- _Exercise aim_: After the line containing "LIGHT3 pin VCC: 5V -> GND", copy nothing more; up to and including it, copy every line of the listing exactly from the first, leaving out the pictures.

- _Information provided_:

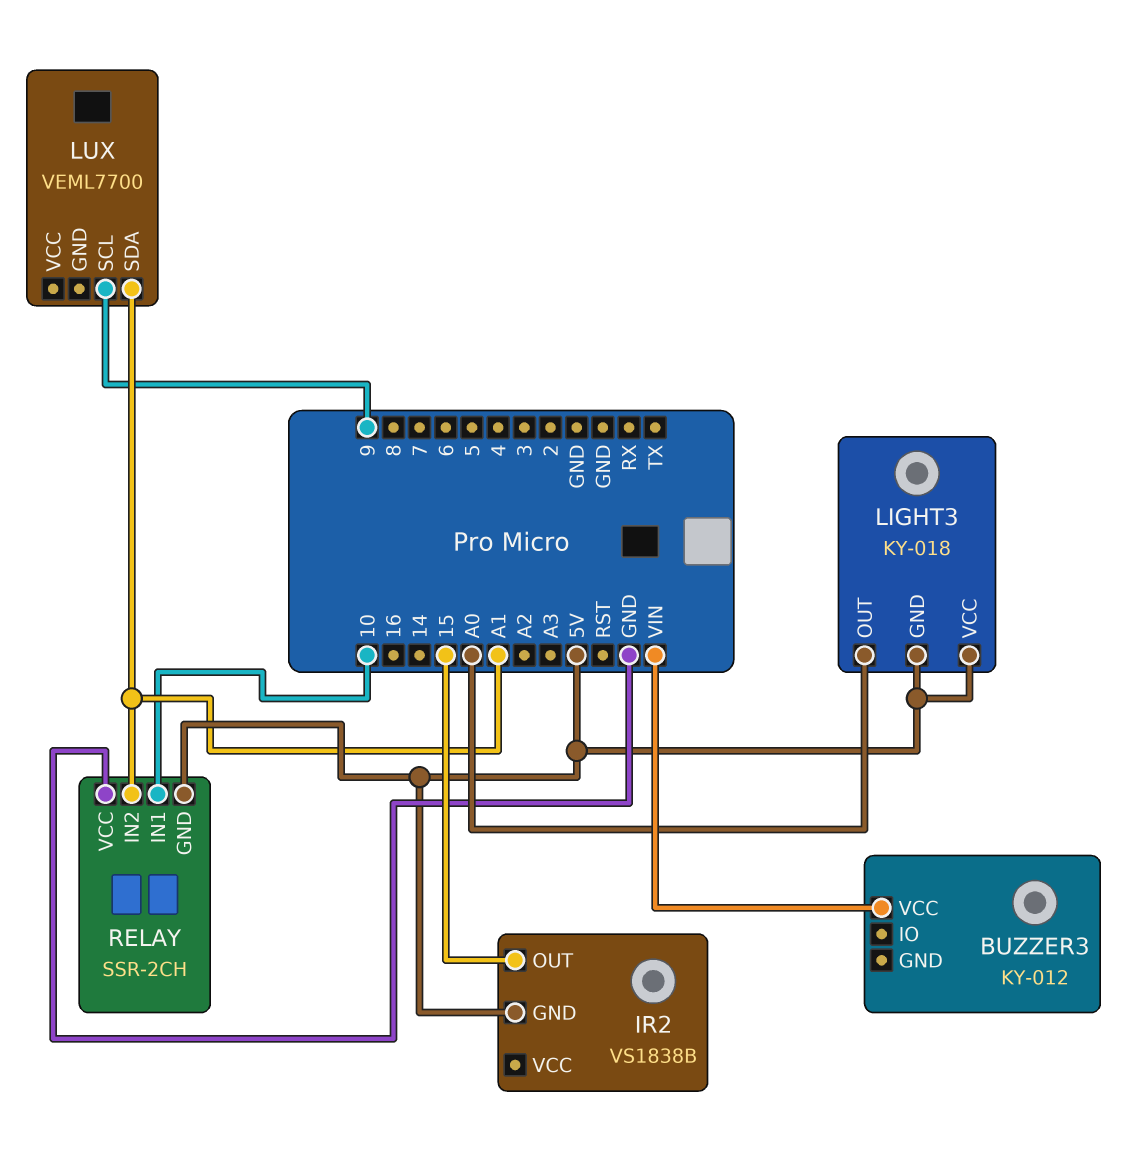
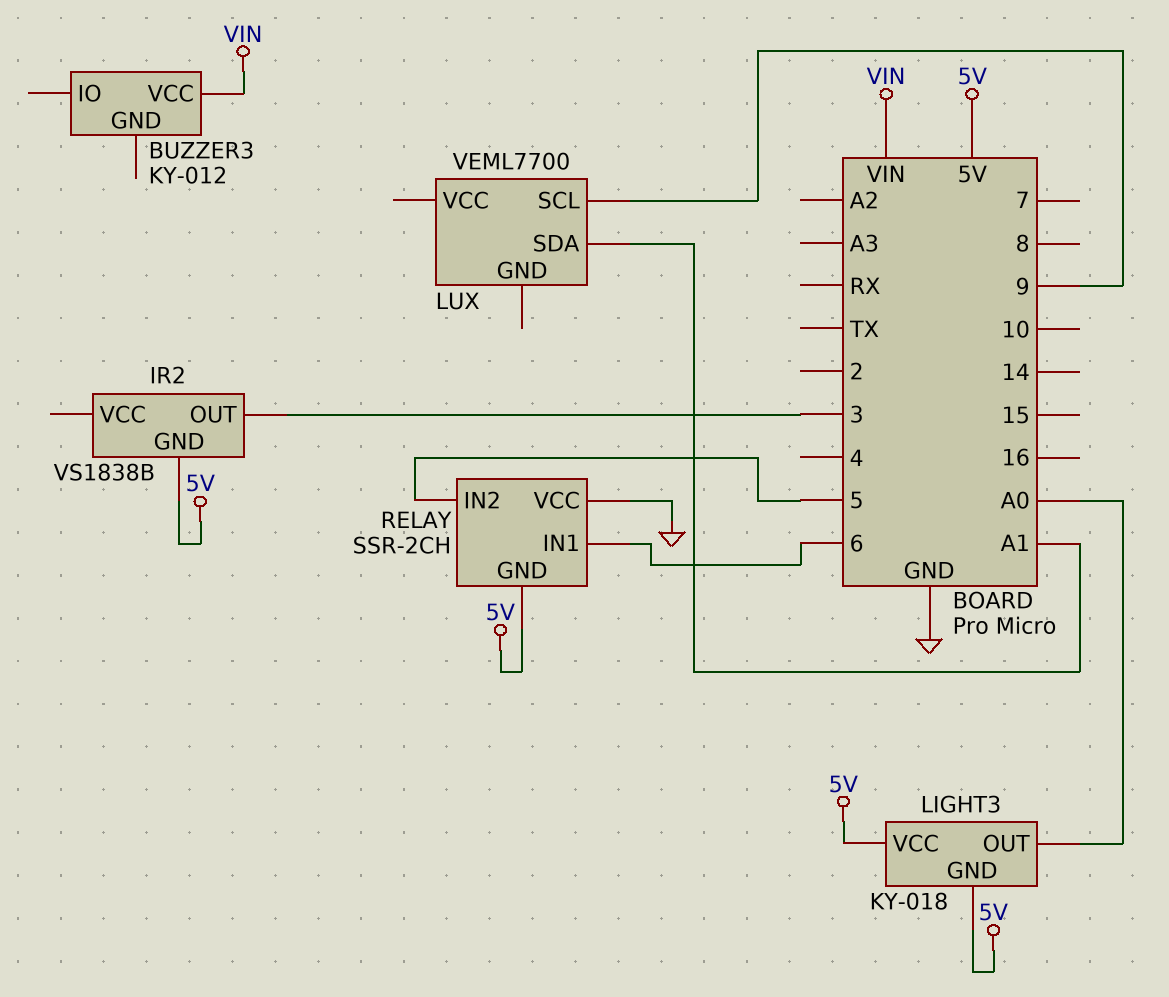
IR2 pin OUT: 15 -> 3
RELAY pin IN1: 10 -> 6
RELAY pin IN2: A1 -> 5

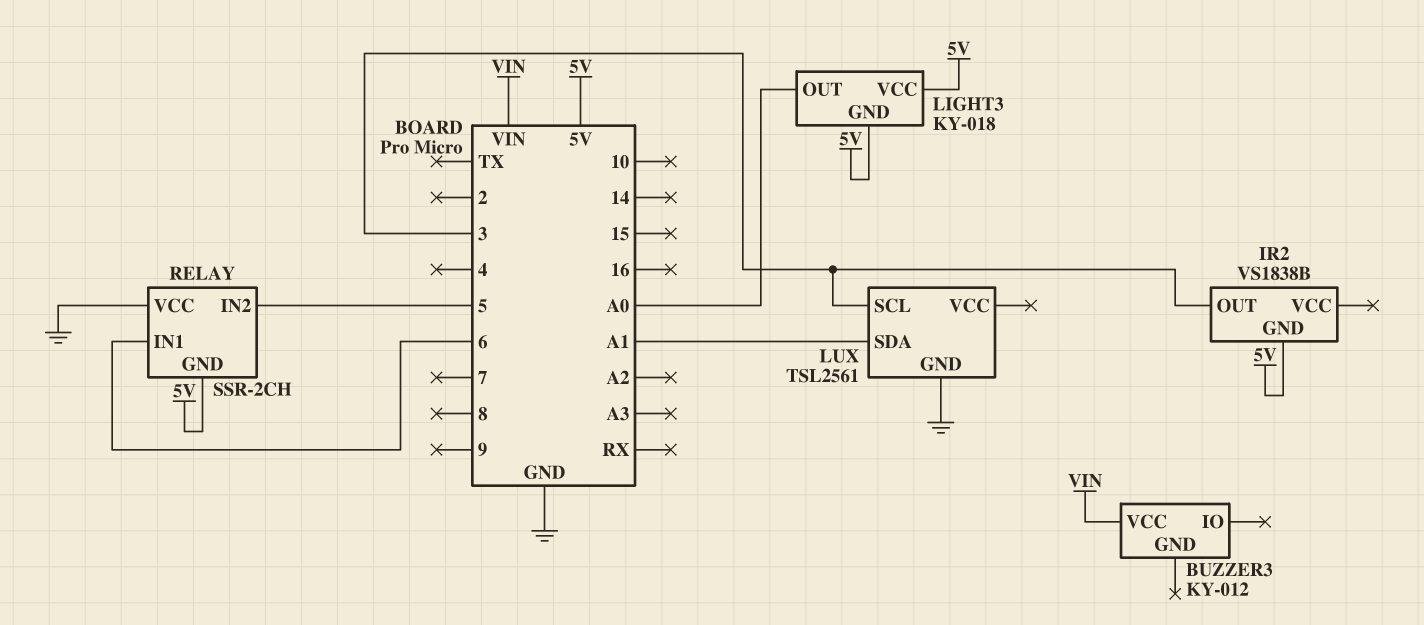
LUX: VEML7700 -> TSL2561
LUX pin GND: none -> GND
LUX pin SCL: 9 -> 3

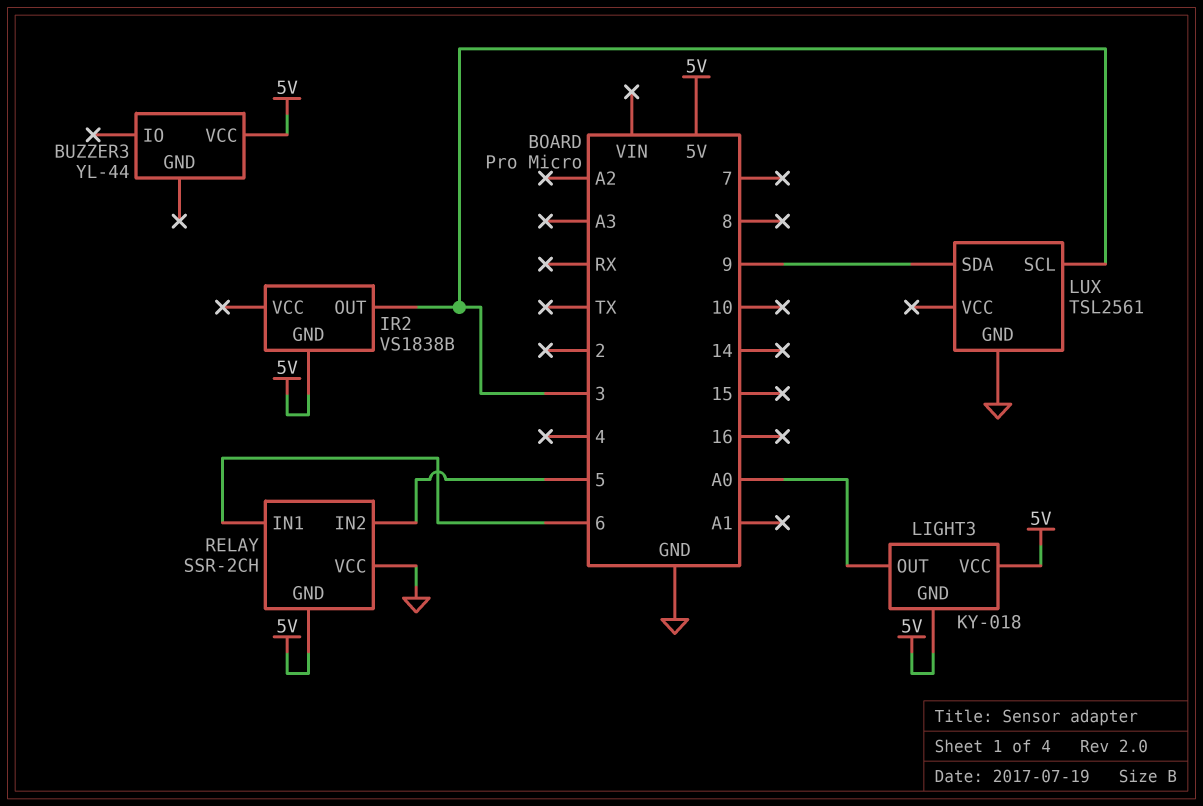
BUZZER3: KY-012 -> YL-44
BUZZER3 pin VCC: VIN -> 5V
LUX pin SDA: A1 -> 9

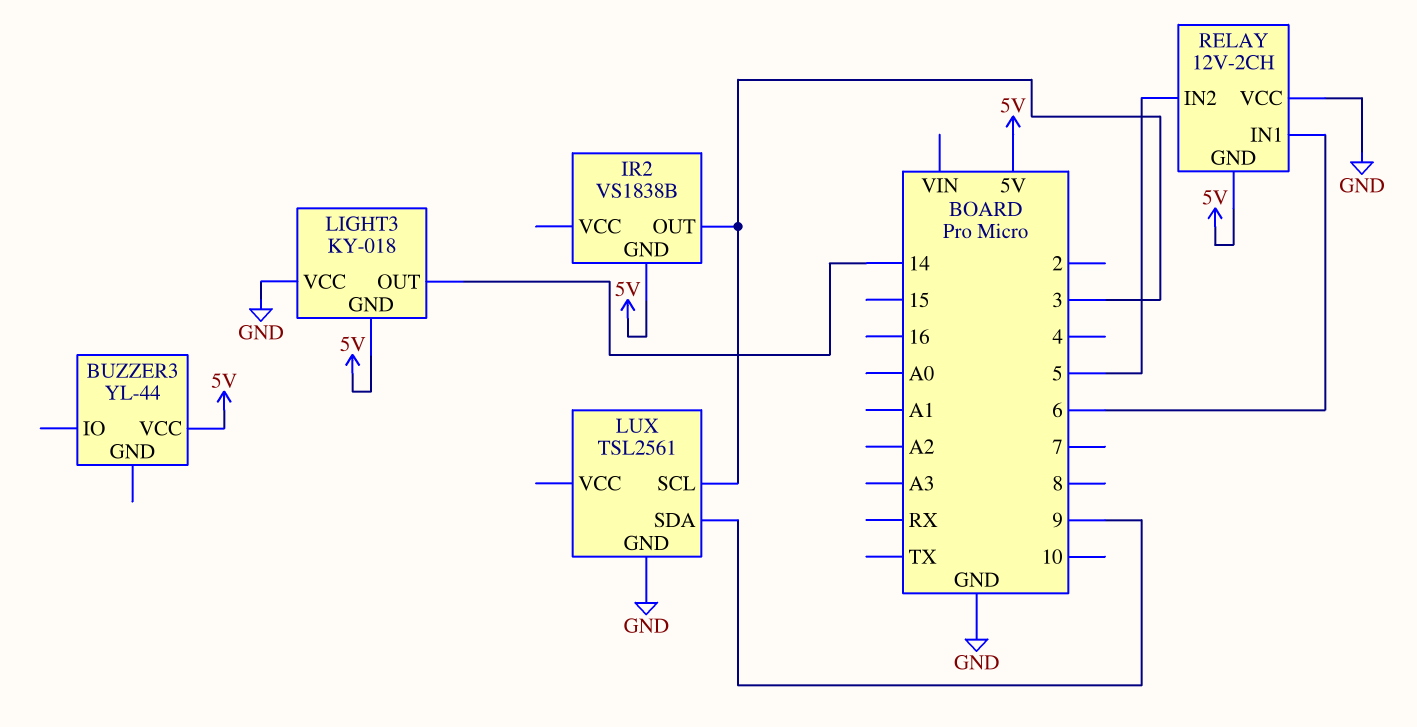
LIGHT3 pin OUT: A0 -> 14
LIGHT3 pin VCC: 5V -> GND
RELAY: SSR-2CH -> 12V-2CH

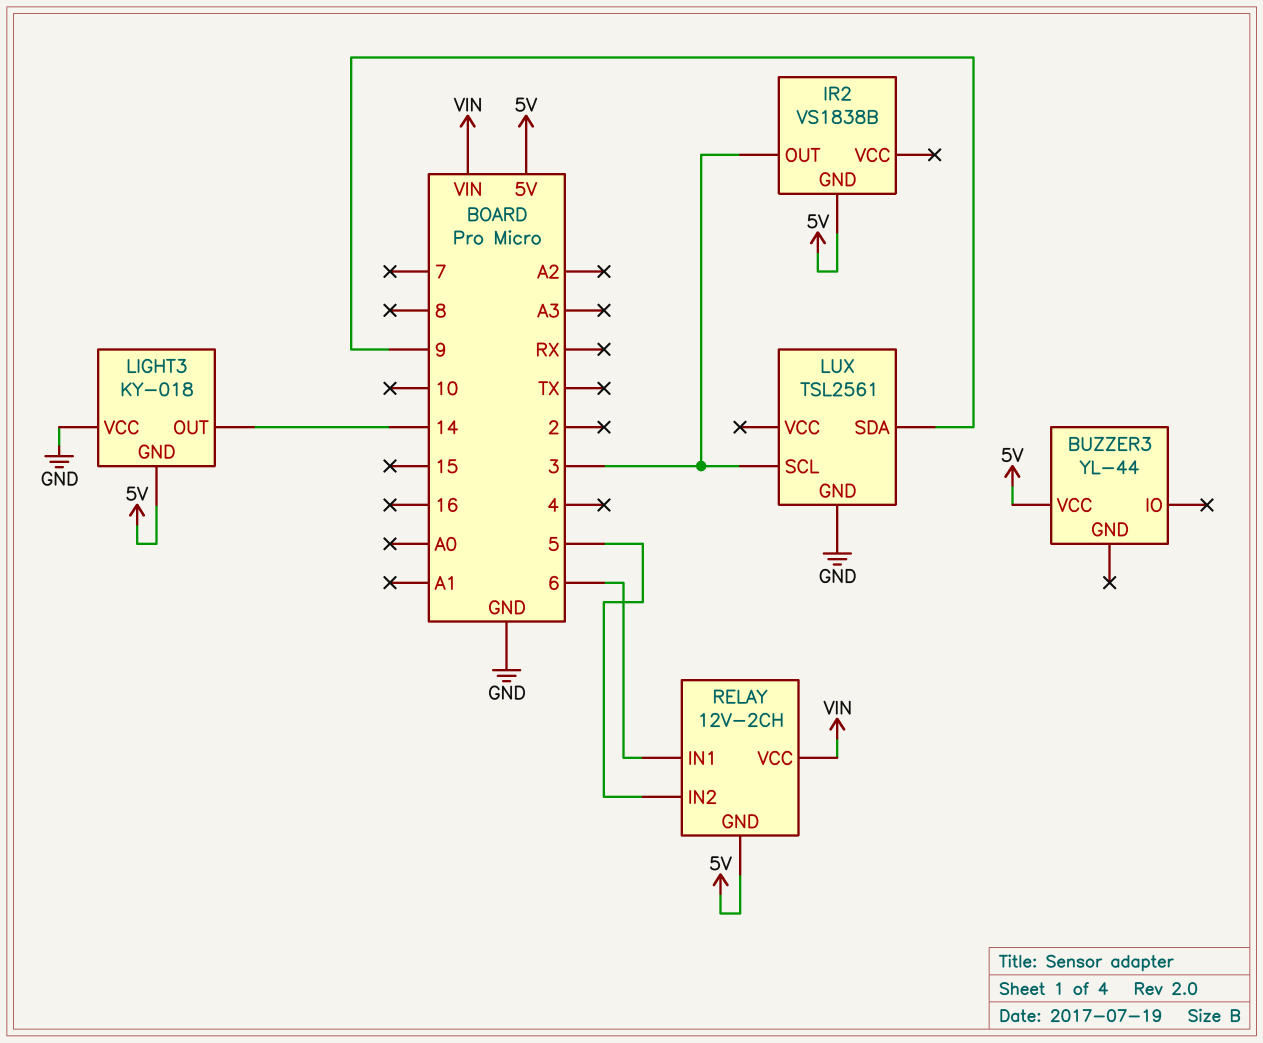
RELAY pin VCC: GND -> VIN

- _Completed exercise_:
IR2 pin OUT: 15 -> 3
RELAY pin IN1: 10 -> 6
RELAY pin IN2: A1 -> 5

LUX: VEML7700 -> TSL2561
LUX pin GND: none -> GND
LUX pin SCL: 9 -> 3

BUZZER3: KY-012 -> YL-44
BUZZER3 pin VCC: VIN -> 5V
LUX pin SDA: A1 -> 9

LIGHT3 pin OUT: A0 -> 14
LIGHT3 pin VCC: 5V -> GND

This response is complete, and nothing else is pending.